Detected change data
☆ ☆ ☆ ☆ ☆

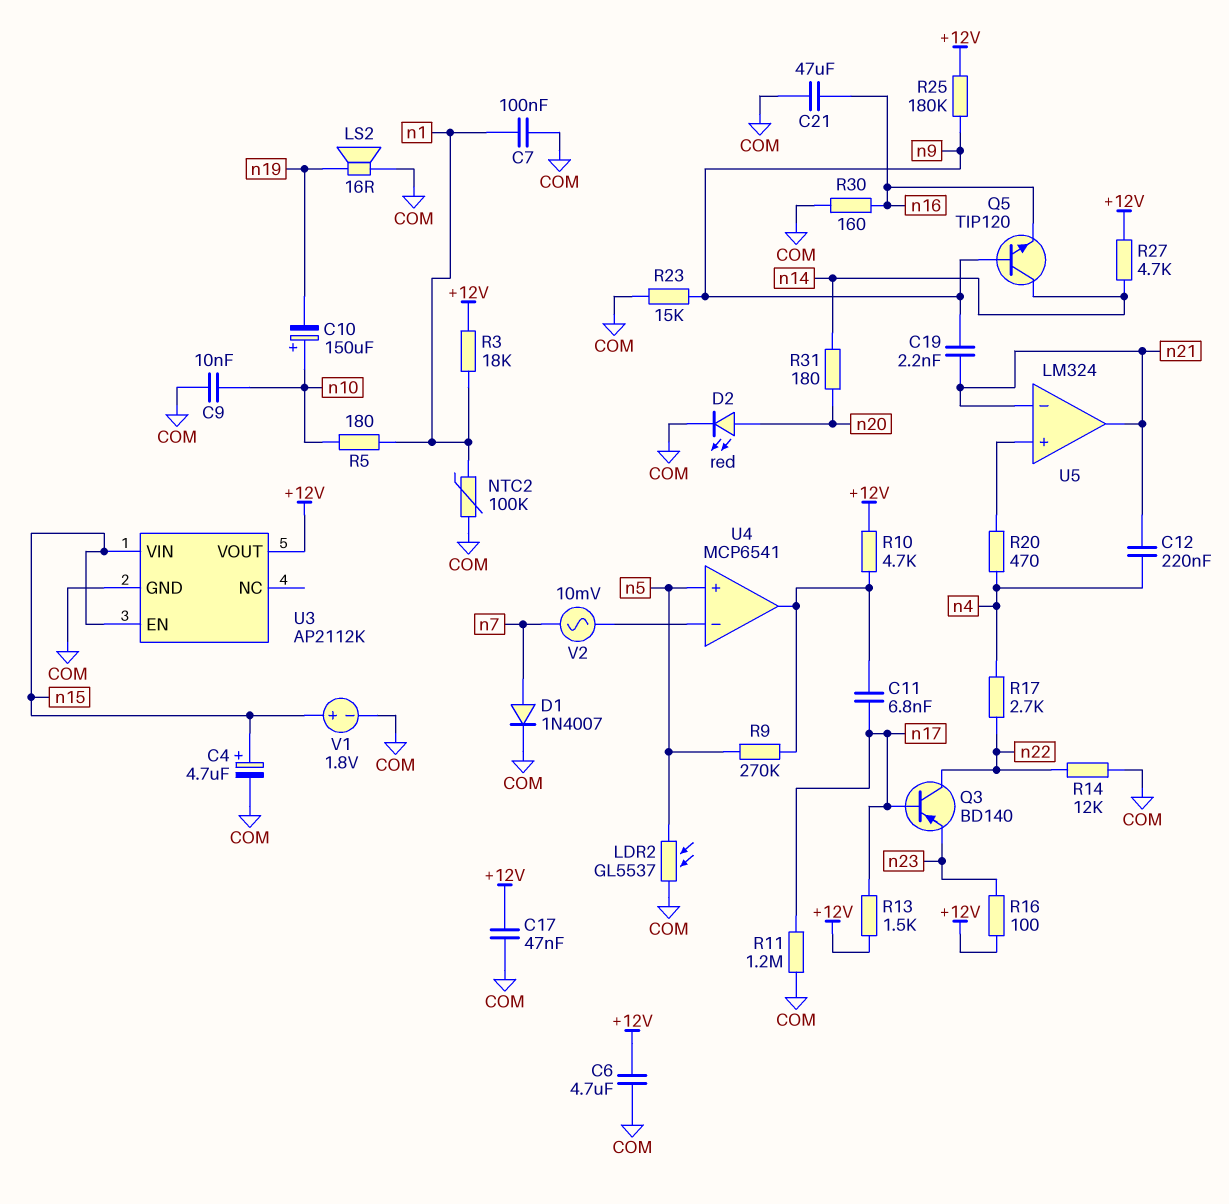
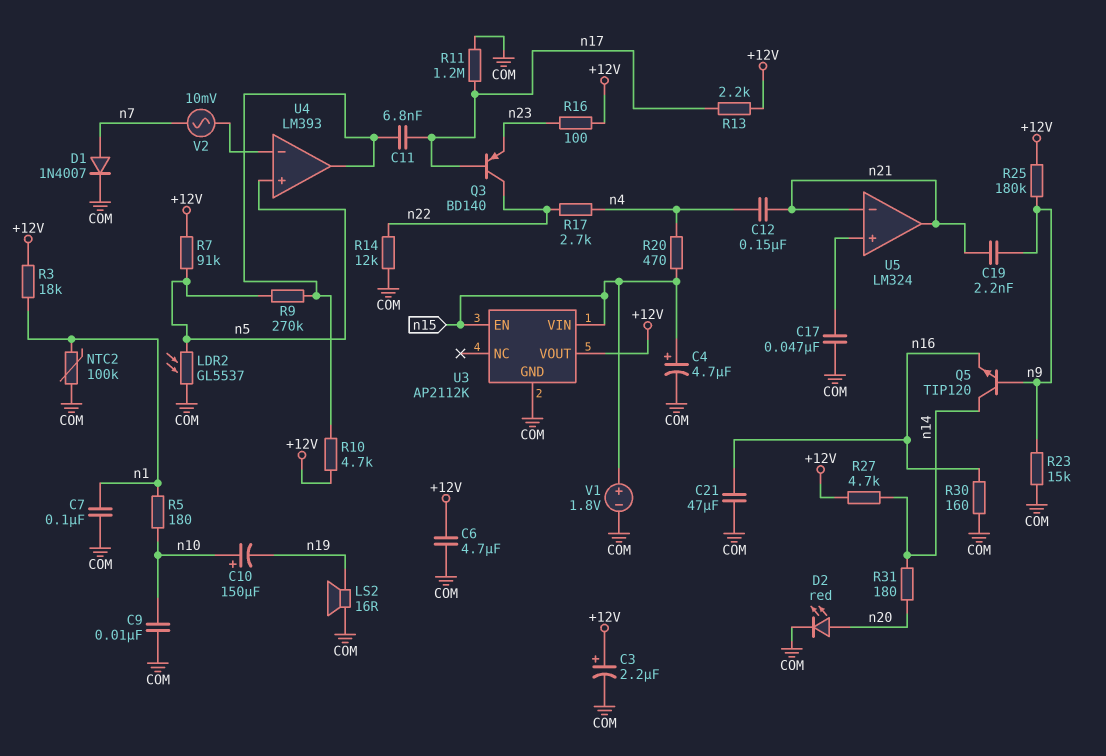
C3: none -> 2.2uF (plus +12V, minus COM)
C12: 220nF (n4, n21) -> 150nF (n4, n21)
C17: 47nF (+12V, COM) -> 47nF (COM, U5/in+)
R7: none -> 91k (+12V, n5)
R13: 1.5k (+12V, n17) -> 2.2k (+12V, n17)
R20: 470 (U5/in+, n4) -> 470 (n4, n15)
U4: MCP6541 -> LM393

☆ ☆ ☆ ☆ ☆

Without including the pictures, copy all of the data exactly.

**Result**.
C3: none -> 2.2uF (plus +12V, minus COM)
C12: 220nF (n4, n21) -> 150nF (n4, n21)
C17: 47nF (+12V, COM) -> 47nF (COM, U5/in+)
R7: none -> 91k (+12V, n5)
R13: 1.5k (+12V, n17) -> 2.2k (+12V, n17)
R20: 470 (U5/in+, n4) -> 470 (n4, n15)
U4: MCP6541 -> LM393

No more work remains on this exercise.